Given records:
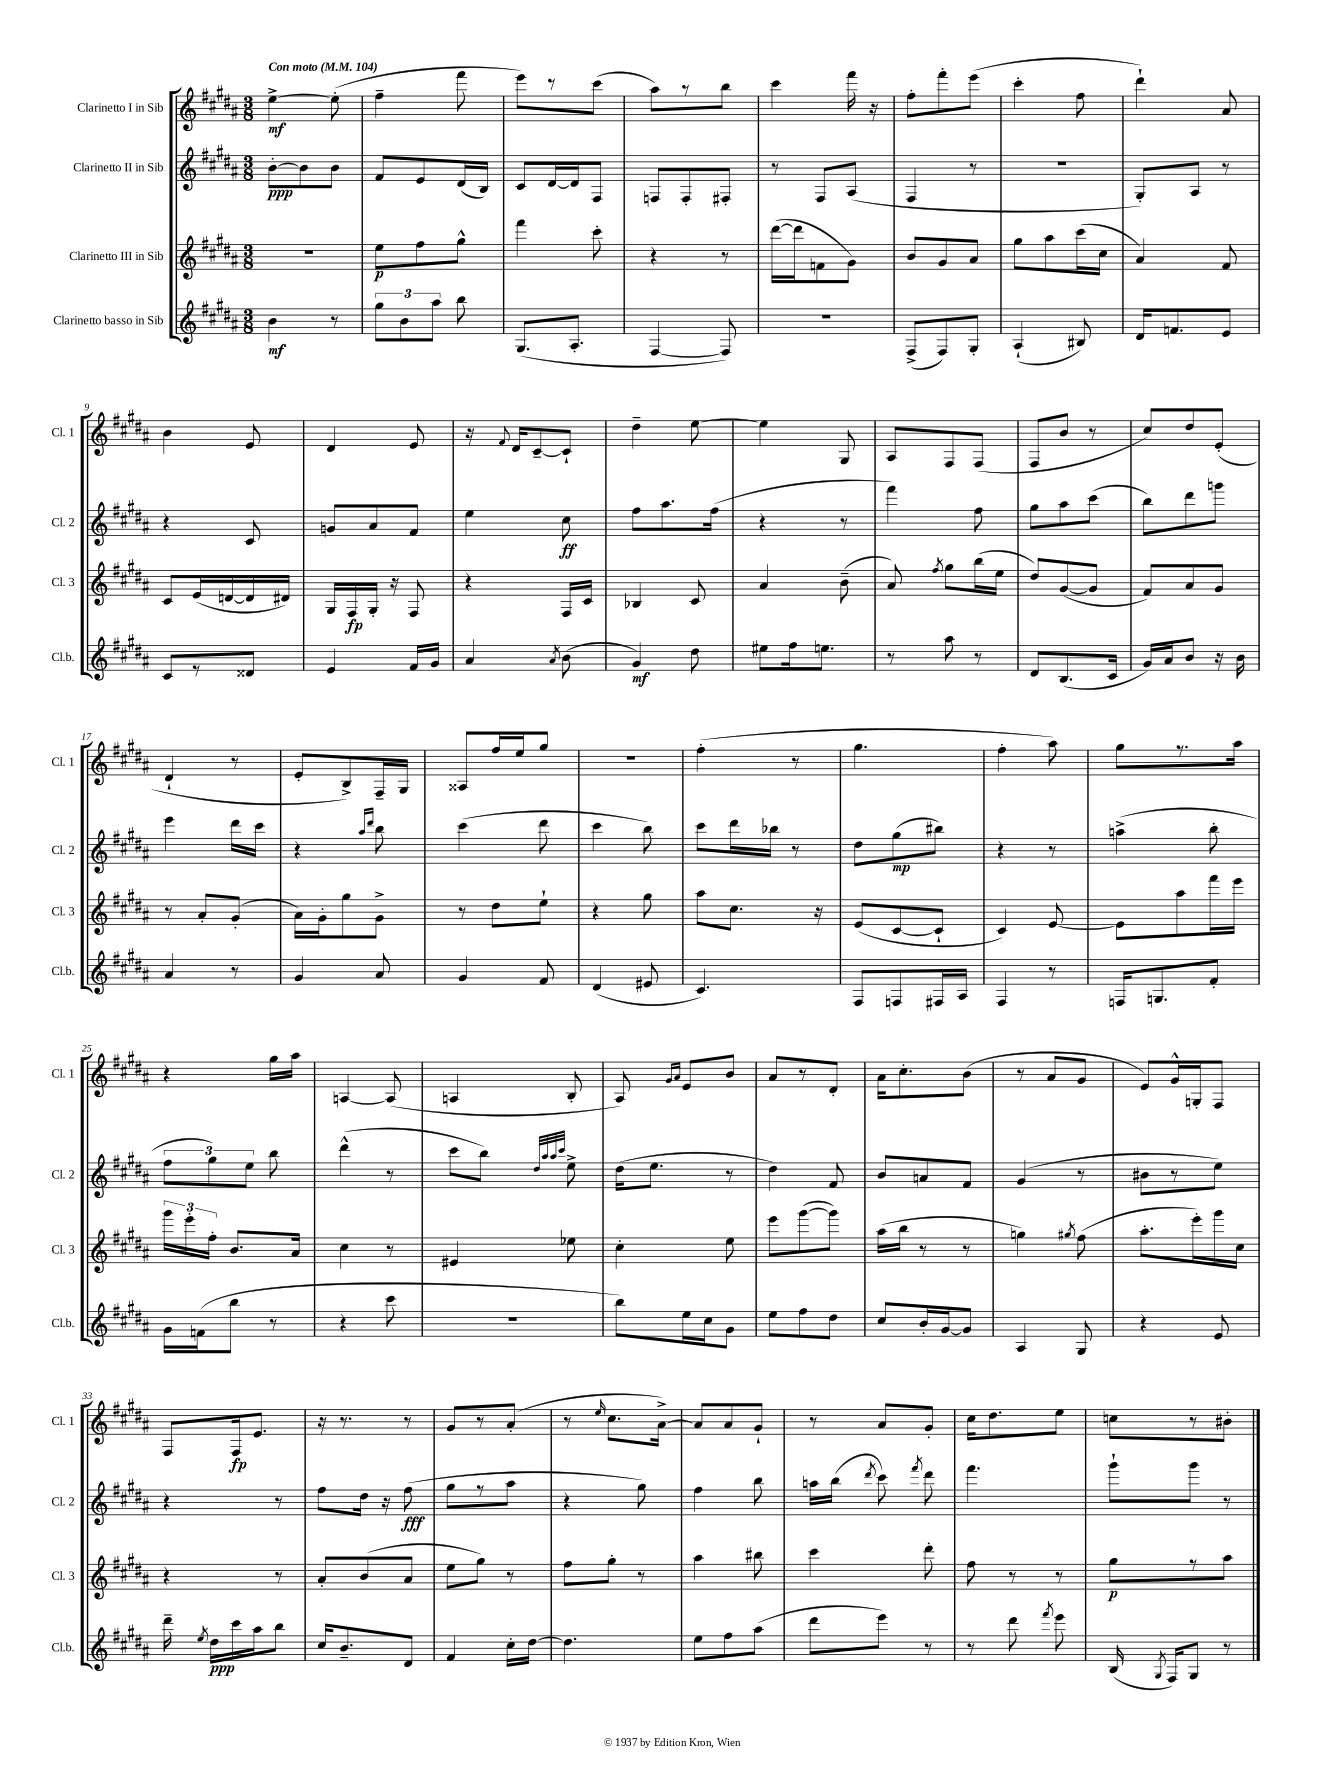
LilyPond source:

<<
\new StaffGroup <<
\new Staff = "s0" \with { instrumentName = "Clarinetto I in Sib" shortInstrumentName = "Cl. 1" } {
    \clef treble \key b \major \numericTimeSignature \time 3/8 \tempo "Con moto" 4 = 104
    \autoBeamOff e''4~->\mf e''8-.( |
    fis''4-- fis'''8 |
    e'''8[) r8 cis'''8]( |
    ais''8[) r8 b''8] |
    cis'''4 fis'''16 r16 |
    fis''8[-. fis'''8-. e'''8]( |
    cis'''4-. fis''8 |
    dis'''4-!) ais'8 |
    b'4 e'8 |
    dis'4 e'8 |
    r16 \appoggiatura { fis'8 } dis'16[ cis'8~-- cis'8]-! |
    dis''4-- e''8~ |
    e''4 gis8 |
    ais8[ fis8 fis8]( |
    fis8[ b'8] r8 |
    cis''8[) dis''8 e'8]-.( |
    dis'4-! r8 |
    e'8[-. b8->) fis16-- gis16] |
    aisis8[ fis''16 e''16 gis''8] |
    R4. |
    fis''4-.( r8 |
    gis''4. |
    fis''4-. ais''8) |
    gis''8[ r8. ais''16] |
    r4 gis''16[ ais''16] |
    a4~ a8( |
    a4 b8-. |
    ais8) \grace { gis'16[ ais'16] } e'8[ b'8] |
    ais'8[ r8 dis'8]-. |
    ais'16[ cis''8.-. b'8]( |
    r8 ais'8[ gis'8] |
    e'8[) gis'16-^ g16-. fis8] |
    fis8[ fis16\fp e'8.] |
    r16 r8. r8 |
    gis'8[ r8 ais'8]-.( |
    r8 \grace { e''16 } cis''8.[ ais'16]~->) |
    ais'8[ ais'8 gis'8]-! |
    r8 ais'8[ gis'8]-. |
    cis''16[ dis''8. e''8] |
    c''8[ r8 bis'8]-. \bar "|." |
}
\new Staff = "s1" \with { instrumentName = "Clarinetto II in Sib" shortInstrumentName = "Cl. 2" } {
    \clef treble \key b \major \numericTimeSignature \time 3/8
    \autoBeamOff b'8[~-.\ppp b'8 b'8] |
    fis'8[ e'8 dis'16( b16]) |
    cis'8[ dis'16~ dis'16 fis8] |
    f8[ f8-. fis8]-. |
    r8 fis8[ ais8]( |
    fis4 r8 |
    R4. |
    gis8[-.) ais8] r8 |
    r4 cis'8 |
    g'8[ ais'8 fis'8] |
    e''4 cis''8\ff |
    fis''8[ ais''8. fis''16]( |
    r4 r8 |
    fis'''4) fis''8 |
    gis''8[ ais''8 cis'''8]( |
    b''8[) dis'''8 g'''8] |
    e'''4 dis'''16[ cis'''16] |
    r4 \grace { ais''16[ dis'''16] } b''8 |
    cis'''4( dis'''8 |
    cis'''4 b''8) |
    cis'''8[ dis'''16 bes''16] r8 |
    dis''8[ gis''8\mp( bis''8]) |
    r4 r8 |
    a''4->( b''8-. |
    \tuplet 3/2 { fis''8[ gis''8) e''8] } b''8 |
    dis'''4-^( r8 |
    cis'''8[ b''8]) \grace { dis''32[ ais''32 ais''32 cis'''32] } e''8-> |
    dis''16[( e''8.] r8 |
    dis''4) fis'8 |
    b'8[ a'8 fis'8] |
    gis'4( r8 |
    bis'8[ r8 e''8]) |
    r4 r8 |
    fis''8[ dis''16] r16 fis''8\fff( |
    gis''8[ r8 ais''8] |
    r4 gis''8) |
    fis''4 b''8 |
    a''16[ b''16]( \acciaccatura { dis'''8 } cis'''8) \acciaccatura { fis'''8 } dis'''8 |
    fis'''4. |
    gis'''8[-! gis'''8] r8 \bar "|." |
}
\new Staff = "s2" \with { instrumentName = "Clarinetto III in Sib" shortInstrumentName = "Cl. 3" } {
    \clef treble \key b \major \numericTimeSignature \time 3/8
    \autoBeamOff R4. |
    e''8[\p fis''8 gis''8]-^ |
    fis'''4 cis'''8-. |
    r4 r8 |
    dis'''16[~( dis'''16 f'8 gis'8]) |
    b'8[ gis'8 ais'8] |
    gis''8[ ais''8 cis'''16( cis''16] |
    ais'4) fis'8 |
    cis'8[ e'16( d'16~ d'16 dis'16]) |
    gis16[ fis16\fp gis16]-. r16 fis8 |
    r4 fis16[ cis'16] |
    bes4 cis'8 |
    ais'4 b'8--( |
    ais'8) \acciaccatura { fis''8 } gis''8[ b''16( e''16] |
    dis''8[) gis'8~( gis'8] |
    fis'8[) ais'8 gis'8] |
    r8 ais'8[-. gis'8]-.( |
    ais'16[) gis'16-. gis''8 gis'8]-> |
    r8 dis''8[ e''8]-! |
    r4 gis''8 |
    ais''8[ cis''8.] r16 |
    e'8[( cis'8~ cis'8]-! |
    cis'4) e'8~ |
    e'8[ ais''8 fis'''16 e'''16] |
    \tuplet 3/2 { gis'''16[ e'''16-. fis''16]-. } b'8.[ ais'16] |
    cis''4 r8 |
    eis'4 ees''8 |
    cis''4-. e''8 |
    e'''8[ gis'''8~( gis'''8]) |
    ais''16[( b''16] r8 r8 |
    g''4) \acciaccatura { gis''8 } fis''8( |
    ais''8.[-. e'''16-.) gis'''16 cis''16] |
    r4 r8 |
    ais'8[-. b'8( ais'8] |
    e''8[ gis''8]) r8 |
    fis''8[ gis''8]-. r8 |
    ais''4 bis''8 |
    cis'''4 dis'''8-. |
    fis''8 r8 r8 |
    gis''8[\p r8 ais''8] \bar "|." |
}
\new Staff = "s3" \with { instrumentName = "Clarinetto basso in Sib" shortInstrumentName = "Cl.b." } {
    \clef treble \key b \major \numericTimeSignature \time 3/8
    \autoBeamOff b'4\mf r8 |
    \tuplet 3/2 { gis''8[ b'8 ais''8] } b''8 |
    gis8.[( ais8.]-. |
    fis4~ fis8) |
    R4. |
    fis8[->( fis8) gis8]-. |
    ais4-!( bis8) |
    dis'16[ f'8. e'8] |
    cis'8[ r8 disis'8] |
    e'4 fis'16[ gis'16] |
    ais'4 \acciaccatura { ais'8 } b'8( |
    gis'4\mf) dis''8 |
    eis''8[ fis''16 e''8.] |
    r8 ais''8 r8 |
    dis'8[ b8.( cis'16] |
    gis'16[) ais'16 b'8] r16 b'16 |
    ais'4 r8 |
    gis'4 ais'8 |
    gis'4 fis'8 |
    dis'4( eis'8 |
    cis'4.) |
    fis8[ f8 fis16 ais16] |
    fis4 r8 |
    f16[ g8. fis'8]-. |
    gis'16[ f'16( b''8] r8 |
    r4 cis'''8 |
    R4. |
    b''8[) e''16 cis''16 gis'8] |
    e''8[ fis''8 dis''8] |
    cis''8[ b'16-. gis'16~ gis'8] |
    ais4 gis8 |
    r4 e'8 |
    dis'''16-- \acciaccatura { e''8 } dis''16[\ppp cis'''16 ais''16 b''8] |
    cis''16[ b'8.-- dis'8] |
    fis'4 cis''16[-. dis''16]~ |
    dis''4. |
    e''8[ fis''8 ais''8]( |
    dis'''8[ e'''8]) r8 |
    r8 dis'''8 \acciaccatura { fis'''8 } e'''8 |
    b16( \acciaccatura { gis8 } fis16[) gis8] r8 \bar "|." |
}
>>
>>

What you need to do: Give only the number of lines in the records that contain the string "acciaccatura".

Result for this task: 7